No pictures are to be included when the entries below are reproduced exactly.

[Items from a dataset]
::::
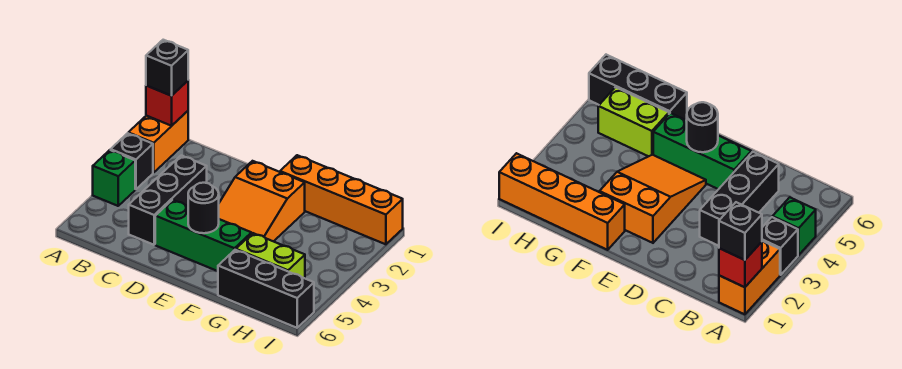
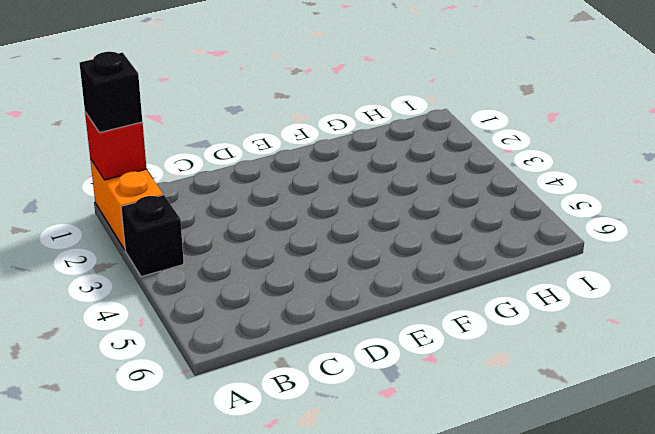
none -> green brick A4 level 1
none -> black brick C3:C5 level 1
none -> green brick D5:F5 level 1

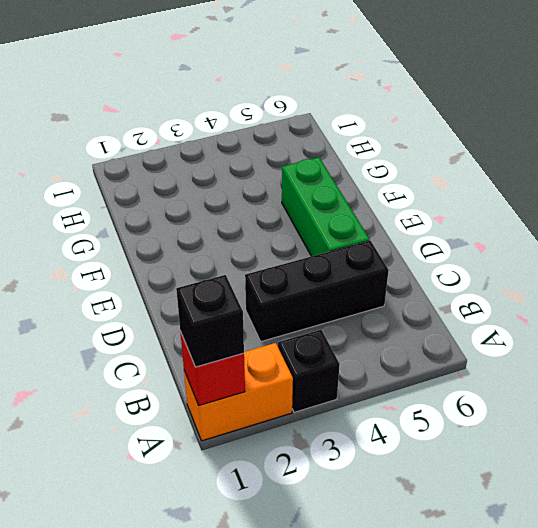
none -> green brick A4 level 1
none -> orange slope E2:F4 level 1 top 2
none -> orange brick F1:I1 level 1

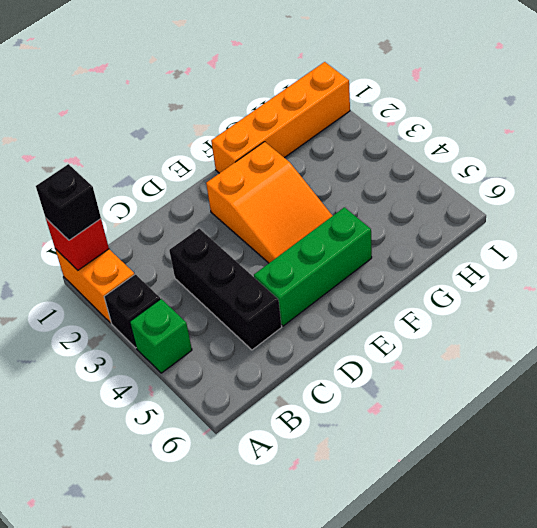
none -> lime brick G5:H5 level 1
none -> black brick G6:I6 level 1
none -> black round brick E5 level 2

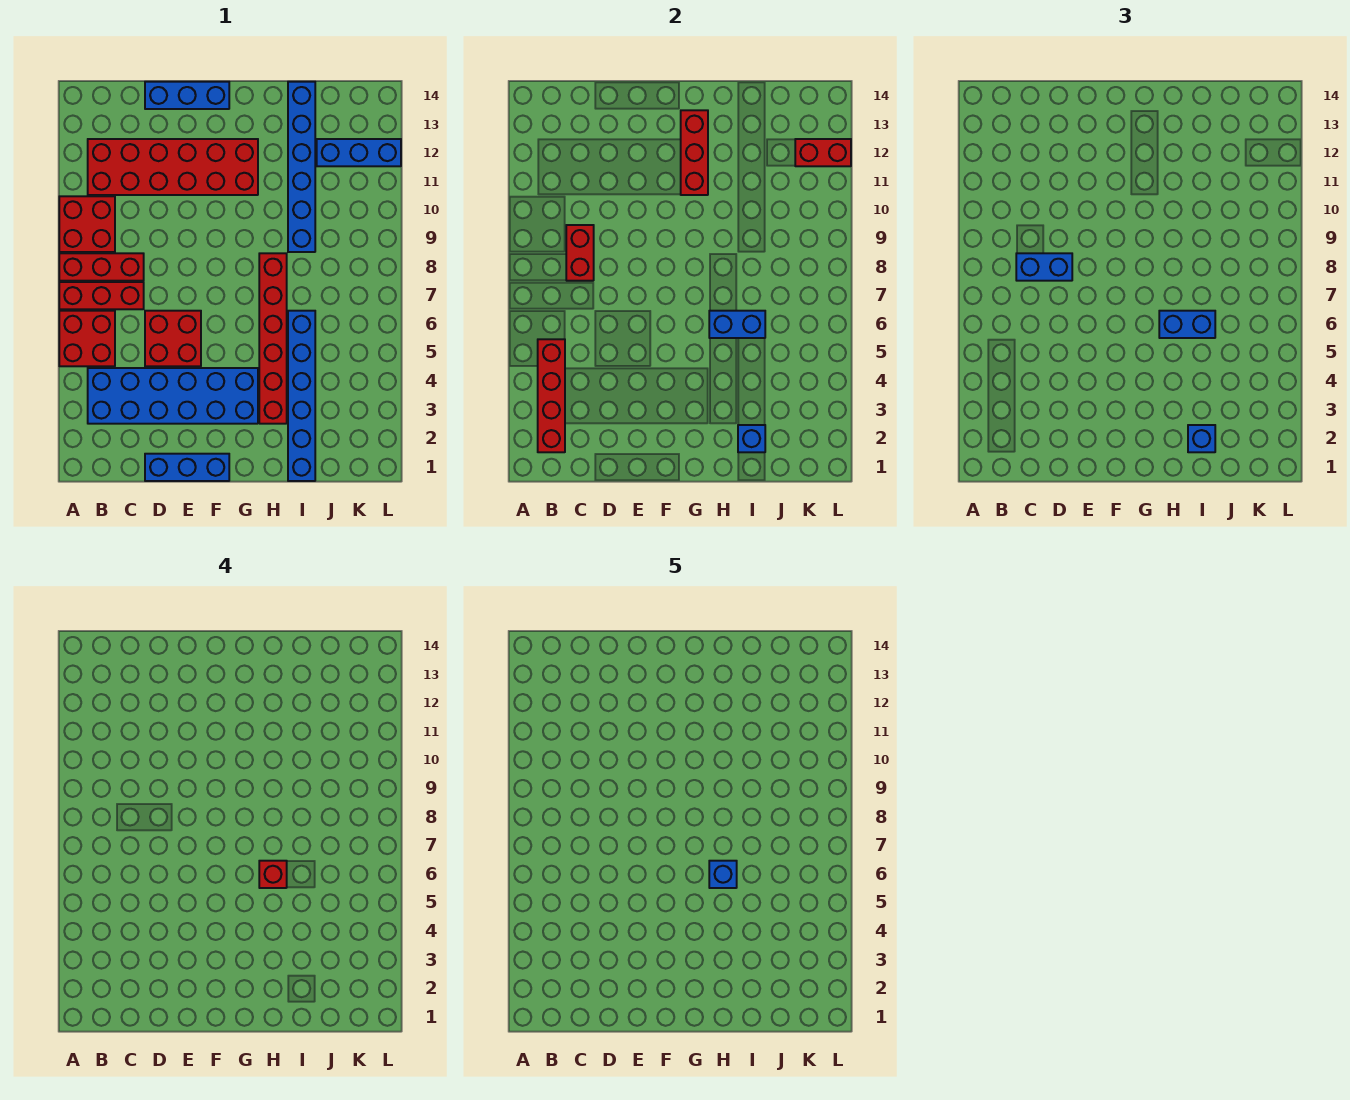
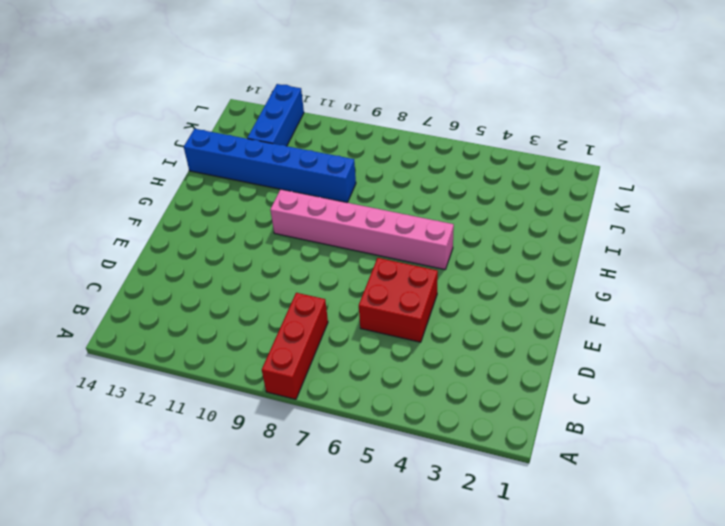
pink brick G5:G10 level 1 -> none
none -> red brick A5:B6 level 1
none -> red brick A7:C7 level 1
none -> red brick A9:B10 level 1

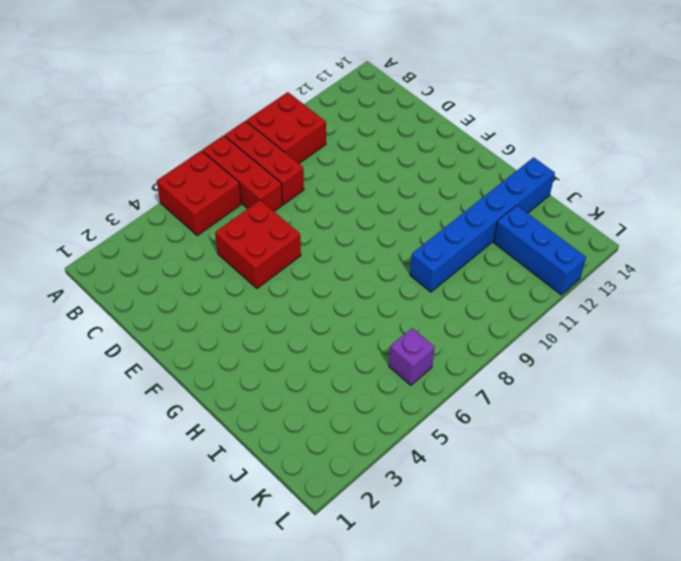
purple brick K6 level 1 -> none
none -> blue brick B3:G4 level 1
none -> red brick B11:G12 level 1
none -> blue brick D1:F1 level 1

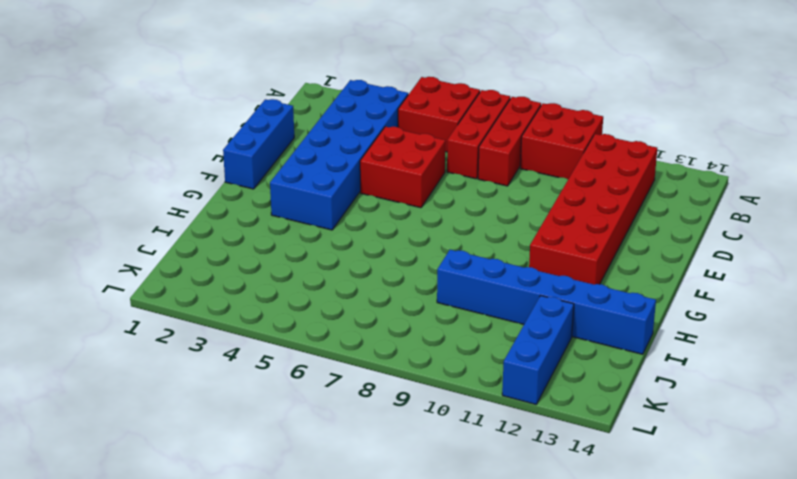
none -> blue brick D14:F14 level 1
none -> red brick H3:H8 level 1
none -> blue brick I1:I6 level 1

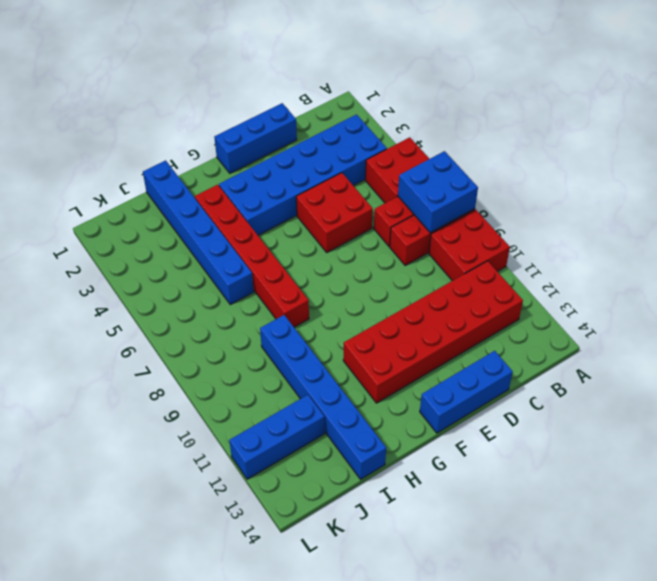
blue brick A7:B8 level 2 -> none
none -> red brick B2:B5 level 2
none -> red brick C8:C9 level 2
none -> red brick G11:G13 level 2

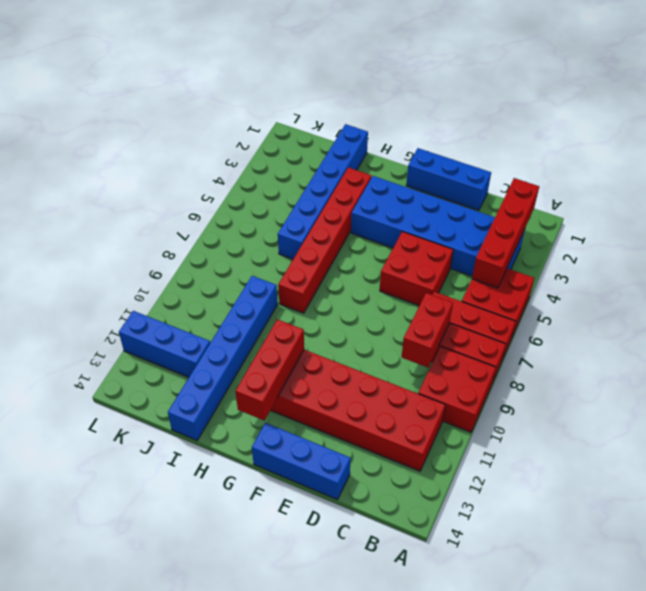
none -> blue brick H6:I6 level 2
none -> blue brick I2 level 2
none -> red brick K12:L12 level 2

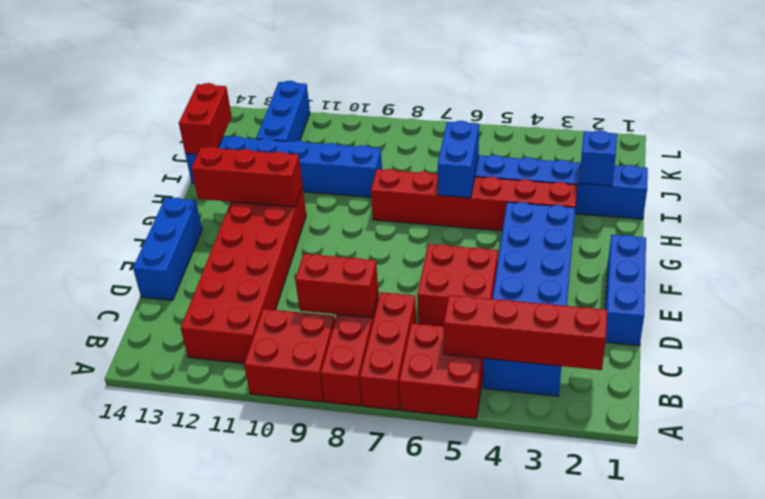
red brick I14:J14 level 2 -> red brick K12:L12 level 2
none -> blue brick C8:D8 level 3
none -> blue brick H6:I6 level 3
none -> blue brick I2 level 3

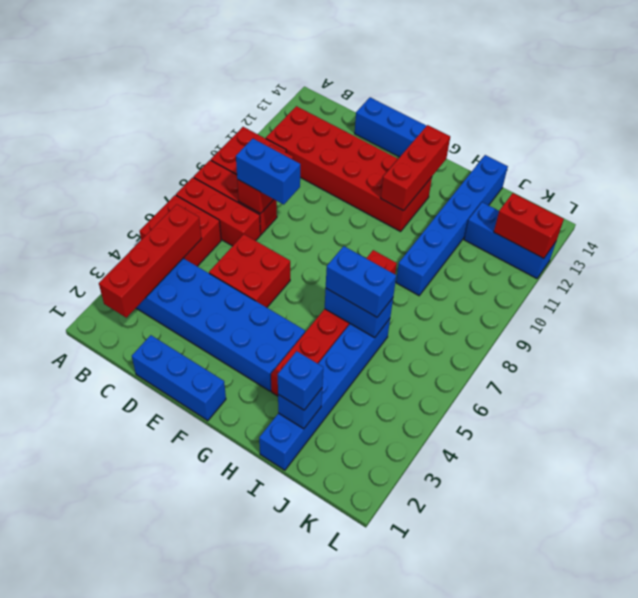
none -> red brick H6 level 4
none -> blue brick H6 level 5

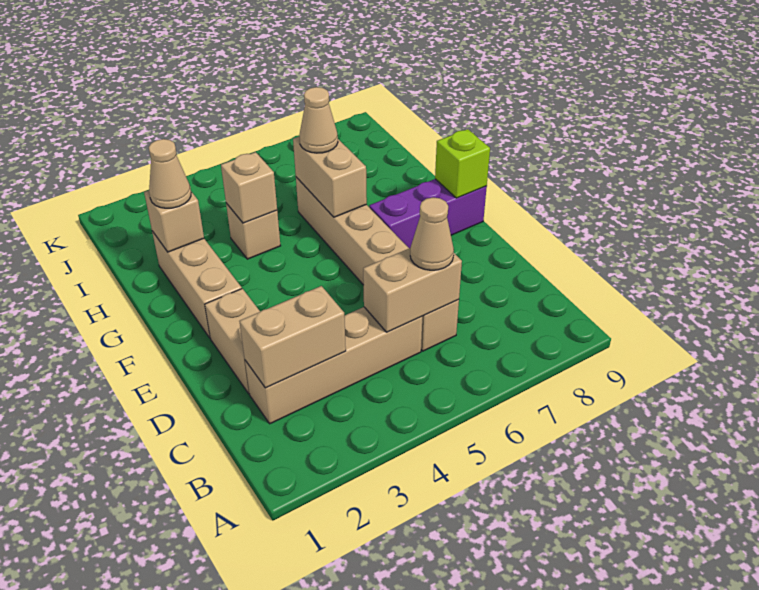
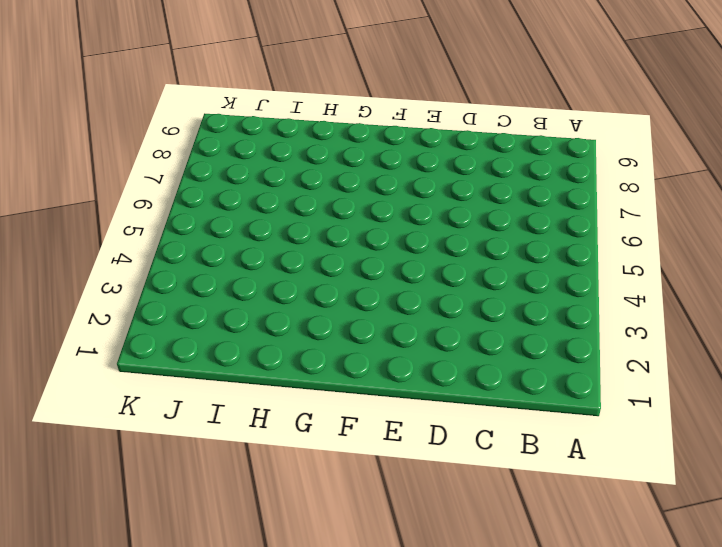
none -> tan brick C2:C5 level 1
none -> tan brick C6:H6 level 1
none -> tan brick D2:E2 level 1

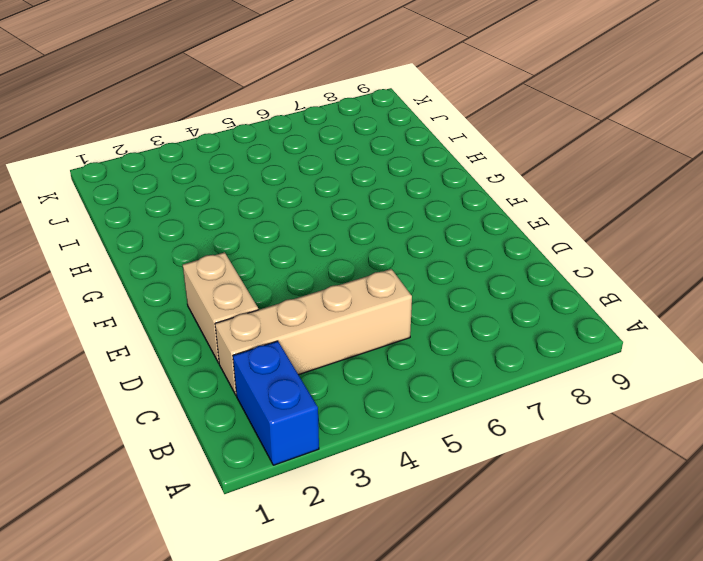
blue brick A2:B2 level 1 -> none
none -> tan brick C6:H6 level 1
none -> tan brick F2:H2 level 1
none -> purple brick F7:F9 level 1

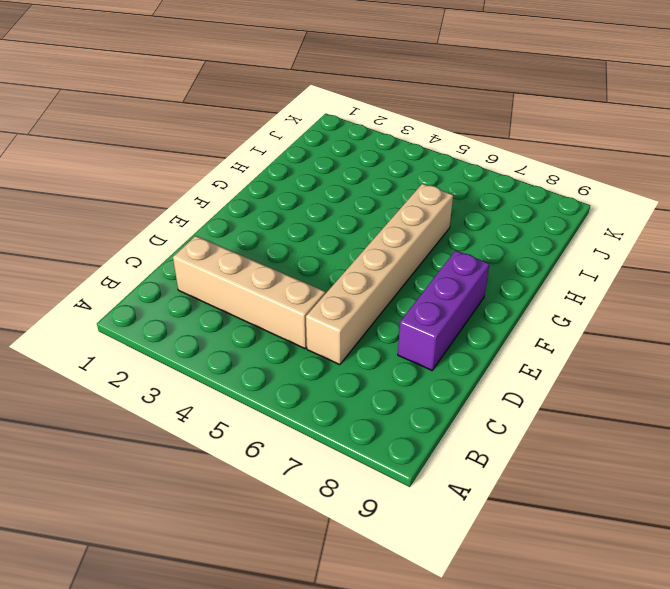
purple brick D8:F8 level 1 -> purple brick F7:F9 level 1
none -> tan brick D2:E2 level 1
none -> tan brick F2:H2 level 1
none -> tan brick H4 level 1

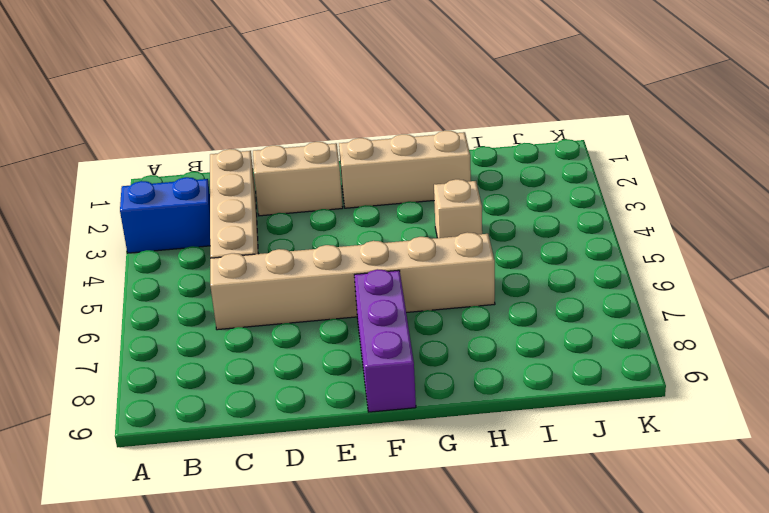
blue brick A3:B3 level 1 -> none
none -> tan brick C2:C3 level 2
none -> tan brick C5:C6 level 2
none -> lime brick F9 level 2

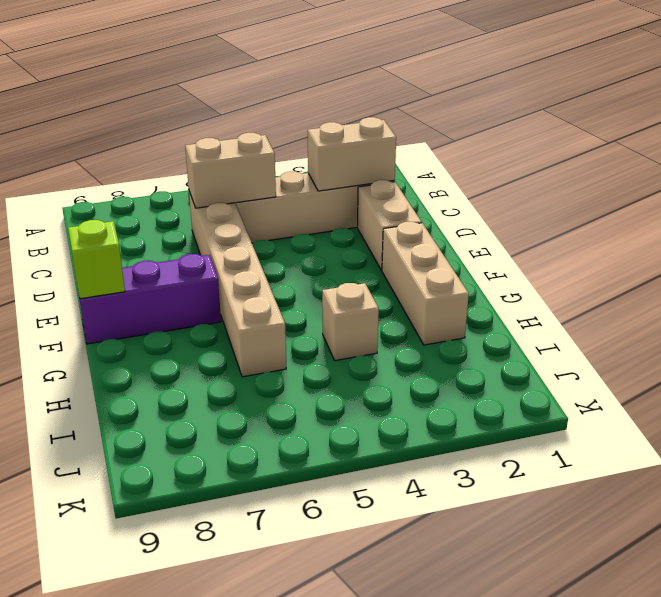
none -> tan brick G6:H6 level 2
none -> tan brick H2 level 2
none -> tan brick H4 level 2

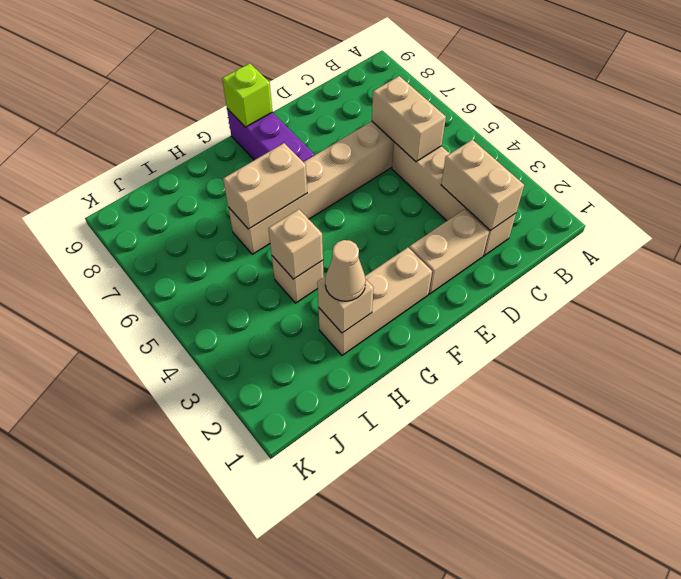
none -> tan cone C6 level 3
none -> tan cone H6 level 3

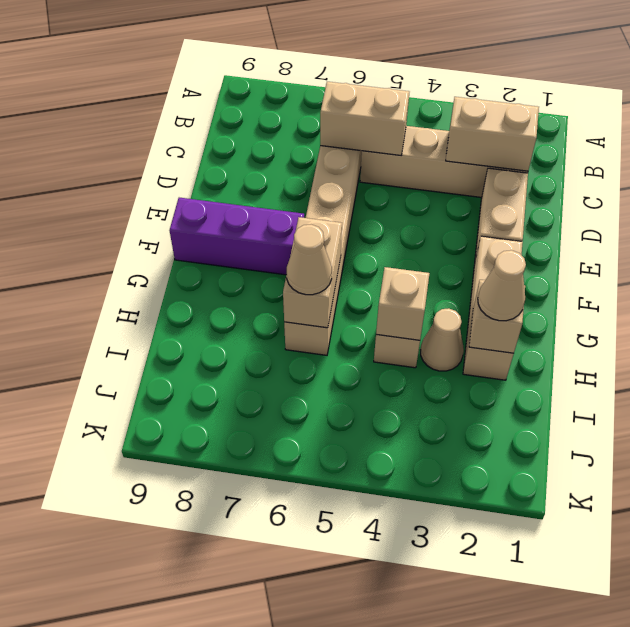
tan cone H3 level 1 -> tan cone C6 level 3
none -> lime brick F9 level 2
::::
# RESPONSE BELOW:
none -> green brick A4 level 1
none -> black brick C3:C5 level 1
none -> green brick D5:F5 level 1

none -> green brick A4 level 1
none -> orange slope E2:F4 level 1 top 2
none -> orange brick F1:I1 level 1

none -> lime brick G5:H5 level 1
none -> black brick G6:I6 level 1
none -> black round brick E5 level 2

pink brick G5:G10 level 1 -> none
none -> red brick A5:B6 level 1
none -> red brick A7:C7 level 1
none -> red brick A9:B10 level 1

purple brick K6 level 1 -> none
none -> blue brick B3:G4 level 1
none -> red brick B11:G12 level 1
none -> blue brick D1:F1 level 1

none -> blue brick D14:F14 level 1
none -> red brick H3:H8 level 1
none -> blue brick I1:I6 level 1

blue brick A7:B8 level 2 -> none
none -> red brick B2:B5 level 2
none -> red brick C8:C9 level 2
none -> red brick G11:G13 level 2

none -> blue brick H6:I6 level 2
none -> blue brick I2 level 2
none -> red brick K12:L12 level 2

red brick I14:J14 level 2 -> red brick K12:L12 level 2
none -> blue brick C8:D8 level 3
none -> blue brick H6:I6 level 3
none -> blue brick I2 level 3

none -> red brick H6 level 4
none -> blue brick H6 level 5

none -> tan brick C2:C5 level 1
none -> tan brick C6:H6 level 1
none -> tan brick D2:E2 level 1

blue brick A2:B2 level 1 -> none
none -> tan brick C6:H6 level 1
none -> tan brick F2:H2 level 1
none -> purple brick F7:F9 level 1

purple brick D8:F8 level 1 -> purple brick F7:F9 level 1
none -> tan brick D2:E2 level 1
none -> tan brick F2:H2 level 1
none -> tan brick H4 level 1

blue brick A3:B3 level 1 -> none
none -> tan brick C2:C3 level 2
none -> tan brick C5:C6 level 2
none -> lime brick F9 level 2

none -> tan brick G6:H6 level 2
none -> tan brick H2 level 2
none -> tan brick H4 level 2

none -> tan cone C6 level 3
none -> tan cone H6 level 3

tan cone H3 level 1 -> tan cone C6 level 3
none -> lime brick F9 level 2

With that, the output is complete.